WHAT IS BEING ASKED:
Start at the line in the entries below that contains "yellow car: 7 -> 6", stop at the line that contains "red key: 4 -> 2", and output exactly the lines in that span, both ends included.

___ RECORDS SUPPLIED ___

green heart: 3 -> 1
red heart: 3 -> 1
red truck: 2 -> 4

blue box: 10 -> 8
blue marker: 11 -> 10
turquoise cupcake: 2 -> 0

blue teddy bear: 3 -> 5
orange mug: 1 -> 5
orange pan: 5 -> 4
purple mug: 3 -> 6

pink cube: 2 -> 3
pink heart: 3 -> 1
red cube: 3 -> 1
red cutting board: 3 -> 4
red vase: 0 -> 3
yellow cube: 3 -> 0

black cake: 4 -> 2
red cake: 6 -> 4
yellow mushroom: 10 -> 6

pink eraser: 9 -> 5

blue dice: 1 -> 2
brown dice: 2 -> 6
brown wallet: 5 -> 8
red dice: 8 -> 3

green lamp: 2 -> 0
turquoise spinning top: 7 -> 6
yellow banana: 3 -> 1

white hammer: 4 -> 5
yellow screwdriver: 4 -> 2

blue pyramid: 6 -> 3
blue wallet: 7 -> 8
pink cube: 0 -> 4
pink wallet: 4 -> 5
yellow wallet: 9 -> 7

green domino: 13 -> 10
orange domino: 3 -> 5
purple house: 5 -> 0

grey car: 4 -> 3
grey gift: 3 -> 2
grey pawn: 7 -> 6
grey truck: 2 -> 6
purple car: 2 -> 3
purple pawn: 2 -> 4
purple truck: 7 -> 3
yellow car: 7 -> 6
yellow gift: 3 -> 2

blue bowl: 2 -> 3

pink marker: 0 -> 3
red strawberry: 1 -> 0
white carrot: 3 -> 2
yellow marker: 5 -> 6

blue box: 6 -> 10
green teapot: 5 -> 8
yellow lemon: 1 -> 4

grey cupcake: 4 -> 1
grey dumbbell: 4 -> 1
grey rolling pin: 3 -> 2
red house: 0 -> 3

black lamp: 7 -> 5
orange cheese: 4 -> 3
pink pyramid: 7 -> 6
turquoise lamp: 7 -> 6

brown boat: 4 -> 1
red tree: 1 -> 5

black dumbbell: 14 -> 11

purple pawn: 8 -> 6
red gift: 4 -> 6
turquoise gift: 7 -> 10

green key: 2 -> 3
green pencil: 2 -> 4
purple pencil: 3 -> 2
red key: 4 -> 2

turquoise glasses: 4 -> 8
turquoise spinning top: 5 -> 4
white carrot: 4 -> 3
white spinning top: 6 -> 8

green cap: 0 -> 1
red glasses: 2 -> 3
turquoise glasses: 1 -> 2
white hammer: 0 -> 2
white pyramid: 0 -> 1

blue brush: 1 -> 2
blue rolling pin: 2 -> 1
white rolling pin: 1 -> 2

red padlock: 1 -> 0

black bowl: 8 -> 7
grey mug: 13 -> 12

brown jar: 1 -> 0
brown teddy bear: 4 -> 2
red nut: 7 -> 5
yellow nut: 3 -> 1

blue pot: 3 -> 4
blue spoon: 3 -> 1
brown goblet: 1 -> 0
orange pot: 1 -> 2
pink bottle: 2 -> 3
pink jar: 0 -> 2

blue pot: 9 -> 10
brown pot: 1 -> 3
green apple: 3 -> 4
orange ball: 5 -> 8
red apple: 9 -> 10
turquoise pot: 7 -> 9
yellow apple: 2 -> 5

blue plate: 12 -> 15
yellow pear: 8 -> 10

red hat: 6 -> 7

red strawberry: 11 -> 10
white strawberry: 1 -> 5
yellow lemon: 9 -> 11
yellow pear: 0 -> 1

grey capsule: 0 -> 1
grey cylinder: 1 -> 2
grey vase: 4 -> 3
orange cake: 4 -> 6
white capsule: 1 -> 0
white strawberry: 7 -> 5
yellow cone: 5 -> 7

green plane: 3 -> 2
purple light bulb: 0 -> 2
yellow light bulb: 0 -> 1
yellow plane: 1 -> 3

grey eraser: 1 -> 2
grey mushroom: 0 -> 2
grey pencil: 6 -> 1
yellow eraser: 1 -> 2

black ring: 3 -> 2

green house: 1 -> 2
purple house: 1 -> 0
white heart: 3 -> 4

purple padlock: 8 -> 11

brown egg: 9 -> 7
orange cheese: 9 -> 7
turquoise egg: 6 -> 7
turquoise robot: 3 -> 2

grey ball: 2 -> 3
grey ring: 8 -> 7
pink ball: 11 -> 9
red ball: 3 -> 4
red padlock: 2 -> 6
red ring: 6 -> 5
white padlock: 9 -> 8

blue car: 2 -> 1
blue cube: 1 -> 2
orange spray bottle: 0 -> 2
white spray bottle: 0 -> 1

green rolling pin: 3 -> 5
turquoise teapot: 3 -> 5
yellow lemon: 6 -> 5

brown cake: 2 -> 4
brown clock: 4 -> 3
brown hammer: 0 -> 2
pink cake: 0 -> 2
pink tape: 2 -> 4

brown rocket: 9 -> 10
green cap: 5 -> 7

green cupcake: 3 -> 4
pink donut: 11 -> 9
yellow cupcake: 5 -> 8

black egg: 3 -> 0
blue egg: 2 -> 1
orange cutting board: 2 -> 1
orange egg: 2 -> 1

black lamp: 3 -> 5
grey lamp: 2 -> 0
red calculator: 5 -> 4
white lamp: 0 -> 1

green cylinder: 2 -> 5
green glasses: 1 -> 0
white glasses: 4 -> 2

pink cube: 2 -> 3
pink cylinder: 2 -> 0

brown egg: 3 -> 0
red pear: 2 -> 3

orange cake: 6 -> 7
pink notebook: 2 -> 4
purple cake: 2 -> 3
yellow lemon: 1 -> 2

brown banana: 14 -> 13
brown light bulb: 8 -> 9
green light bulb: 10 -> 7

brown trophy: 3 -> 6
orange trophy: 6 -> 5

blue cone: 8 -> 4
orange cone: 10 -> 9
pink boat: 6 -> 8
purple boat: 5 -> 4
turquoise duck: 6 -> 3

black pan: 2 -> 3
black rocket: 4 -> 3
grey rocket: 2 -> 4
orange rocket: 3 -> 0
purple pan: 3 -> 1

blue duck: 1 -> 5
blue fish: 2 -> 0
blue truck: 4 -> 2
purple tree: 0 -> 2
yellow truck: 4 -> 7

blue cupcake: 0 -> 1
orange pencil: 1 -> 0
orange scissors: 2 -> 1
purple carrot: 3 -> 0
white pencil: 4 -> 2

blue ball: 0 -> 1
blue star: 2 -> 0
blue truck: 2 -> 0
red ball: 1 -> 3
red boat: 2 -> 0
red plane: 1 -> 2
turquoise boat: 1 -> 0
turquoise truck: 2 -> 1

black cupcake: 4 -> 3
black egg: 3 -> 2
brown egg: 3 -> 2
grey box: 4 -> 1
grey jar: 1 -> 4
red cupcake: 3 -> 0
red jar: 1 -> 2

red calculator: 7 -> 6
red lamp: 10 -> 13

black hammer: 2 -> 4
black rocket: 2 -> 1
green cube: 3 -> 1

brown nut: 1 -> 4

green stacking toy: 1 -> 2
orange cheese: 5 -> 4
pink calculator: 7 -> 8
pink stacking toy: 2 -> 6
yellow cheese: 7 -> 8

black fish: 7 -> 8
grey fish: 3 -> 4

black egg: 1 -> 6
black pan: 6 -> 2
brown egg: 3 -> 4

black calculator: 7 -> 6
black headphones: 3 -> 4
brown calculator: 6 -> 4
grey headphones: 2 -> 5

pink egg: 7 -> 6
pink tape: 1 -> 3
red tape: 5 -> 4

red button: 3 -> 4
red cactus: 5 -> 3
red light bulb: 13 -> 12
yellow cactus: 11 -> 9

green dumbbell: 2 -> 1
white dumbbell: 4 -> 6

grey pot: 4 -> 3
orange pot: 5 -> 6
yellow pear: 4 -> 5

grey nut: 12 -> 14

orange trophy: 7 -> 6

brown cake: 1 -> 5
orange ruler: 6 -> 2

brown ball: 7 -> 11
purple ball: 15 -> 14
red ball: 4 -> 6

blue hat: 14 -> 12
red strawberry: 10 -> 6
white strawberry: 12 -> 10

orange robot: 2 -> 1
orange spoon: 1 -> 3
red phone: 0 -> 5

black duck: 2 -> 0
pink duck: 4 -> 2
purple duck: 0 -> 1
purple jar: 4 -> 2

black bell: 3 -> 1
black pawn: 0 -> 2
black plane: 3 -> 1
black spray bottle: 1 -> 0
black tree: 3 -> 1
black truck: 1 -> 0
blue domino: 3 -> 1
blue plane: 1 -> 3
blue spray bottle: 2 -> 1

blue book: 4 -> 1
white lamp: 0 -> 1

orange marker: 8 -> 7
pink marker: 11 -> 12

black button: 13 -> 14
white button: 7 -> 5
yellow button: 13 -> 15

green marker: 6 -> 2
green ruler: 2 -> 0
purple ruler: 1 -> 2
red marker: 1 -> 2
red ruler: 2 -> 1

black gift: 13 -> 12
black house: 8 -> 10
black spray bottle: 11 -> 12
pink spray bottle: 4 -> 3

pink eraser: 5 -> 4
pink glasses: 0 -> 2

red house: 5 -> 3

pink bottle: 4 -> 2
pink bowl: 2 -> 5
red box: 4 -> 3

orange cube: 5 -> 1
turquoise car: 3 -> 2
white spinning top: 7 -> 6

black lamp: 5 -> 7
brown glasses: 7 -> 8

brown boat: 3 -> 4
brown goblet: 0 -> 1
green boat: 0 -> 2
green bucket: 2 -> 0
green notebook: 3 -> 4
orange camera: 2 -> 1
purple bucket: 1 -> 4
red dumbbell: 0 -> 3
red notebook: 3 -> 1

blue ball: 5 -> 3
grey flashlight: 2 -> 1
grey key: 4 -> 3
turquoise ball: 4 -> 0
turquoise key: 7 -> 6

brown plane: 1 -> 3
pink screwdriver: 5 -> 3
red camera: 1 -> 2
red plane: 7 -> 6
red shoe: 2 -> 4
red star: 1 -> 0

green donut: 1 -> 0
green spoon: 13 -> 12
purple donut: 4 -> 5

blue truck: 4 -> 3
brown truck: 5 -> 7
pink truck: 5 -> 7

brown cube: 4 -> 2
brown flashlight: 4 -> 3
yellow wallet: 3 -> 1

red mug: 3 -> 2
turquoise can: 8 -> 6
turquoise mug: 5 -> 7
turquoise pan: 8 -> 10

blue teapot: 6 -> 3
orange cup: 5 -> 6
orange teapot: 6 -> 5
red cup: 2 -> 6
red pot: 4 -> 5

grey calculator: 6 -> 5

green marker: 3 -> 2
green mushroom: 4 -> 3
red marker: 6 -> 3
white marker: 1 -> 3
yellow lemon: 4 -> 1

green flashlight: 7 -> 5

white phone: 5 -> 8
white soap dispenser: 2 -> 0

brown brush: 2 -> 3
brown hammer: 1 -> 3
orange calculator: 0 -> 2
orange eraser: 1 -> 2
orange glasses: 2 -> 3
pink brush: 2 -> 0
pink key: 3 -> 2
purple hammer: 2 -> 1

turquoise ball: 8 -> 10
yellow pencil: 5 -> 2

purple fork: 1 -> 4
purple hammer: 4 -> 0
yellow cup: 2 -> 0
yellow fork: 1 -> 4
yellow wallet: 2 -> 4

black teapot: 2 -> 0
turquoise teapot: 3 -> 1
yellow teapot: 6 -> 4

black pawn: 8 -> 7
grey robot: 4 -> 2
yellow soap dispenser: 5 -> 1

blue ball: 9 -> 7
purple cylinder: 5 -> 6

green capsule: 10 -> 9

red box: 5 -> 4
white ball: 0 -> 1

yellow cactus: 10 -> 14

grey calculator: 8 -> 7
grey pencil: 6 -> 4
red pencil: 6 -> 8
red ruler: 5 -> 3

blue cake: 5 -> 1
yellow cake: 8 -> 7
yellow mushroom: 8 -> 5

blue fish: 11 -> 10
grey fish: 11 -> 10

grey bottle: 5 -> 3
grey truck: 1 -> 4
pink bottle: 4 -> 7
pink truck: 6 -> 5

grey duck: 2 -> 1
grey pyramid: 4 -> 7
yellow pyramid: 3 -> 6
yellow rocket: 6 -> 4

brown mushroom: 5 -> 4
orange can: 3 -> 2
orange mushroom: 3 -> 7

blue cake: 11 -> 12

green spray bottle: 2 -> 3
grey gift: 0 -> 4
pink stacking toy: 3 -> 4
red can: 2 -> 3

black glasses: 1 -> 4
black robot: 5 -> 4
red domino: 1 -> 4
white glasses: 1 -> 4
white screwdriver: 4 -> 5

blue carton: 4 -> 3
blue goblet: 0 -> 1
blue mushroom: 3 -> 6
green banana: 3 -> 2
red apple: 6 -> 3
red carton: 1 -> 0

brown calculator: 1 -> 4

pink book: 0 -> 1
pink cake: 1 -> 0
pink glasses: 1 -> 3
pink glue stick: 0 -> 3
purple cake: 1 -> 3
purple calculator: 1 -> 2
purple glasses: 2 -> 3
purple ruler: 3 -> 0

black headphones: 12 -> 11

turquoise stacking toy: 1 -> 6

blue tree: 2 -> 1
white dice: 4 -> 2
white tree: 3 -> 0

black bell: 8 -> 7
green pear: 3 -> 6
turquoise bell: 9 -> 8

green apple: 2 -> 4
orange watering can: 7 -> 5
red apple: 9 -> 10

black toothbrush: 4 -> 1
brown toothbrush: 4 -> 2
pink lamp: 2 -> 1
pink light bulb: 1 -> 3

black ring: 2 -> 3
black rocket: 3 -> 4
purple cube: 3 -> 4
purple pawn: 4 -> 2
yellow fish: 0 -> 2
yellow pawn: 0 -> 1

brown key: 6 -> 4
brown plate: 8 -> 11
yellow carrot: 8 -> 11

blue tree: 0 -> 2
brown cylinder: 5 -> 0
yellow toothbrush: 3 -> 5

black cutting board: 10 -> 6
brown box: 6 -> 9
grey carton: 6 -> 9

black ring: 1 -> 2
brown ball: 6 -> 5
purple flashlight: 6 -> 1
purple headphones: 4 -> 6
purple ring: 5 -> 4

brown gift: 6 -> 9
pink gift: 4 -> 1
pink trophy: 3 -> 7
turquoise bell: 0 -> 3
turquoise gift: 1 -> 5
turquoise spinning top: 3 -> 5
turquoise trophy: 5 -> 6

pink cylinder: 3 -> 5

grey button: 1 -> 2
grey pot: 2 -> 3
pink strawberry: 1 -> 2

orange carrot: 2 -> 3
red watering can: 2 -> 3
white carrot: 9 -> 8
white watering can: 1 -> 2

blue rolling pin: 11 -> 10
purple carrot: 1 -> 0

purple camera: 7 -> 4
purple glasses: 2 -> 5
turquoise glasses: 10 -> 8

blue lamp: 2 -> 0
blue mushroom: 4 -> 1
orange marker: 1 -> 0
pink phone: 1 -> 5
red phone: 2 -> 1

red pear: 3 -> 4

___

ANSWER TO THIS EXERCISE:
yellow car: 7 -> 6
yellow gift: 3 -> 2

blue bowl: 2 -> 3

pink marker: 0 -> 3
red strawberry: 1 -> 0
white carrot: 3 -> 2
yellow marker: 5 -> 6

blue box: 6 -> 10
green teapot: 5 -> 8
yellow lemon: 1 -> 4

grey cupcake: 4 -> 1
grey dumbbell: 4 -> 1
grey rolling pin: 3 -> 2
red house: 0 -> 3

black lamp: 7 -> 5
orange cheese: 4 -> 3
pink pyramid: 7 -> 6
turquoise lamp: 7 -> 6

brown boat: 4 -> 1
red tree: 1 -> 5

black dumbbell: 14 -> 11

purple pawn: 8 -> 6
red gift: 4 -> 6
turquoise gift: 7 -> 10

green key: 2 -> 3
green pencil: 2 -> 4
purple pencil: 3 -> 2
red key: 4 -> 2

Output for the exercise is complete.